:: TASK GOAL ::
Exactly as written, please repeat the data that follows, but not the pictures.

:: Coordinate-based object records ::

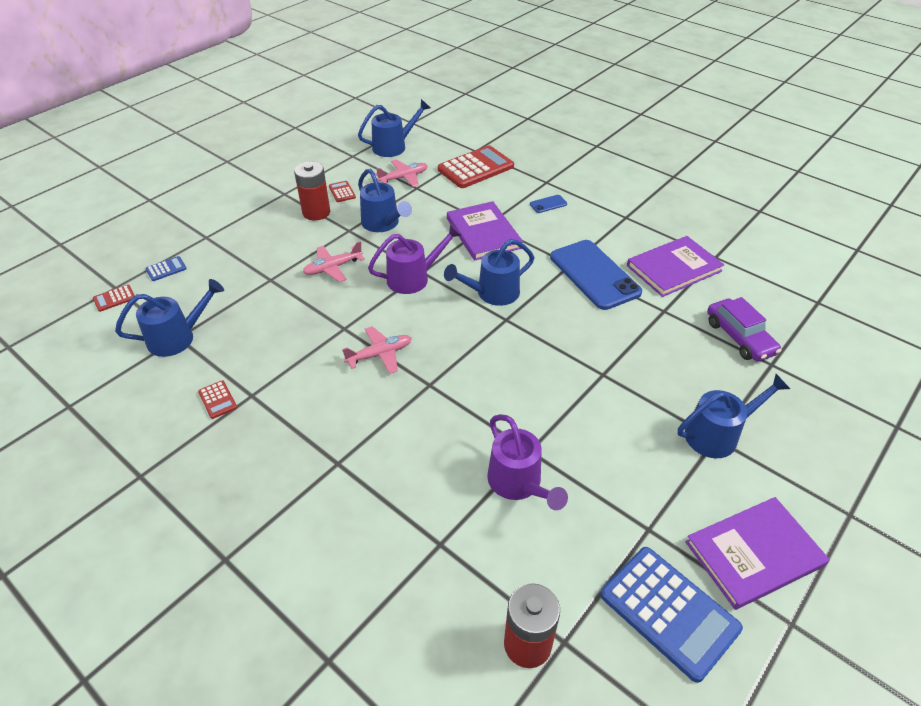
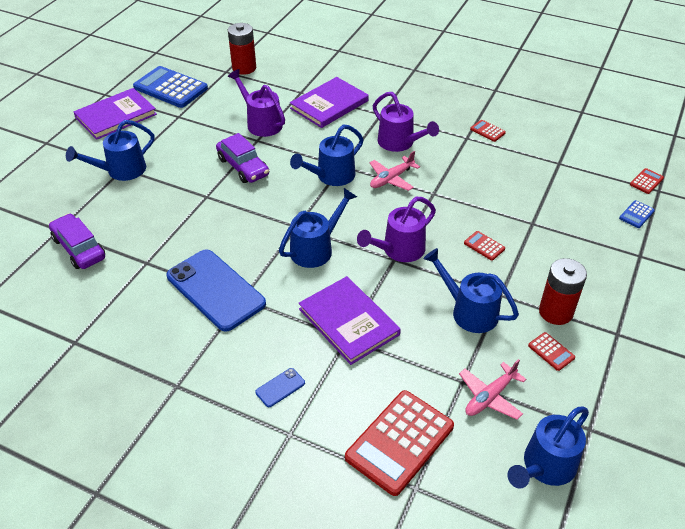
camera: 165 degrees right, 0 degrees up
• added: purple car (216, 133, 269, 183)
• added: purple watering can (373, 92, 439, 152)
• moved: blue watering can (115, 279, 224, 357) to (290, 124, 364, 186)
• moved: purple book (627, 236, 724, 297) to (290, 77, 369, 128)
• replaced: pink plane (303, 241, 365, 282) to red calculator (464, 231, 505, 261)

:: RESPONSE ::
camera: 165 degrees right, 0 degrees up
• added: purple car (216, 133, 269, 183)
• added: purple watering can (373, 92, 439, 152)
• moved: blue watering can (115, 279, 224, 357) to (290, 124, 364, 186)
• moved: purple book (627, 236, 724, 297) to (290, 77, 369, 128)
• replaced: pink plane (303, 241, 365, 282) to red calculator (464, 231, 505, 261)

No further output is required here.